Stored records:
- Opening Delimiter -

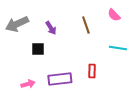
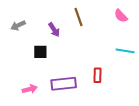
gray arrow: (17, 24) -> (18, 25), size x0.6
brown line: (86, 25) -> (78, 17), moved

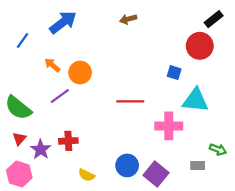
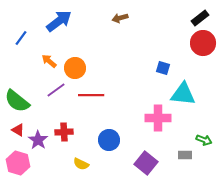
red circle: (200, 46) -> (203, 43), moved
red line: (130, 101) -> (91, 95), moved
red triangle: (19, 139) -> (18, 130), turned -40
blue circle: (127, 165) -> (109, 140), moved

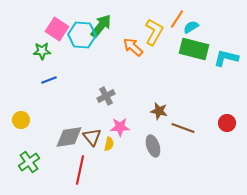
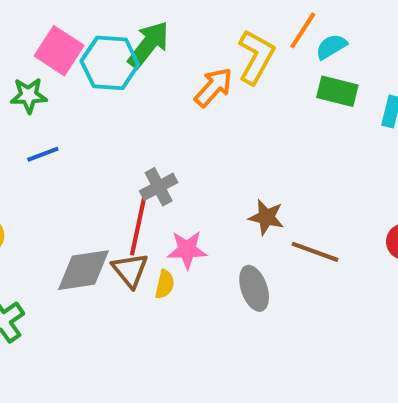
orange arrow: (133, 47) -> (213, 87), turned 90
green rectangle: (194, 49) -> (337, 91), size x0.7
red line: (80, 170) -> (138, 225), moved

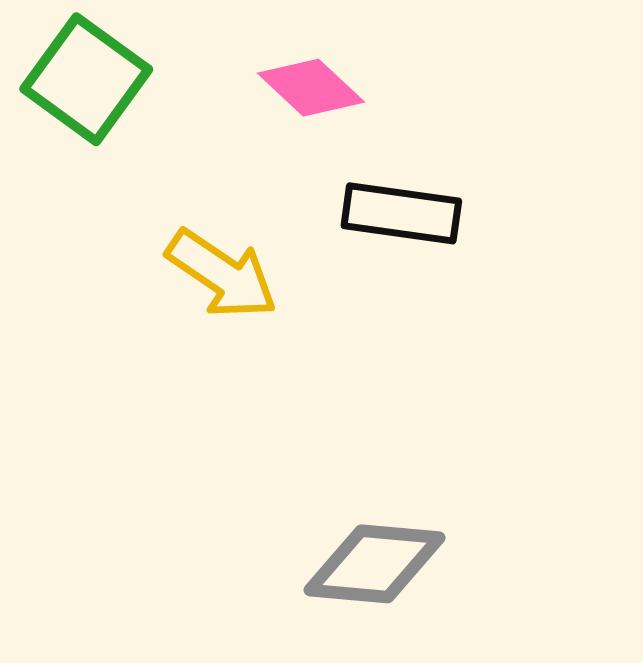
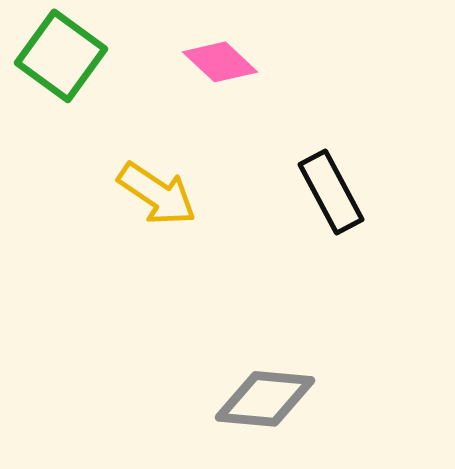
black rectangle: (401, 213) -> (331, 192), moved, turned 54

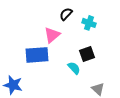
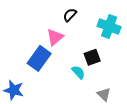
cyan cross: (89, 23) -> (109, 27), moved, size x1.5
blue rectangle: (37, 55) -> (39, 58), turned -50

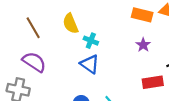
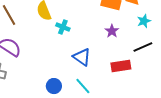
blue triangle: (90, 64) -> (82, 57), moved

- Closing Delimiter -

Work instruction: The answer should consist of all the records, duplicated exactly, with no images included.

Output below:
gray arrow: (17, 24) -> (18, 25), size x0.6
brown line: (86, 25) -> (78, 17), moved

red circle: (200, 46) -> (203, 43), moved
red line: (130, 101) -> (91, 95), moved
red triangle: (19, 139) -> (18, 130), turned -40
blue circle: (127, 165) -> (109, 140), moved

orange arrow: (133, 47) -> (213, 87), turned 90
green rectangle: (194, 49) -> (337, 91), size x0.7
red line: (80, 170) -> (138, 225), moved

black rectangle: (401, 213) -> (331, 192), moved, turned 54

cyan cross: (89, 23) -> (109, 27), moved, size x1.5
blue rectangle: (37, 55) -> (39, 58), turned -50

blue triangle: (90, 64) -> (82, 57), moved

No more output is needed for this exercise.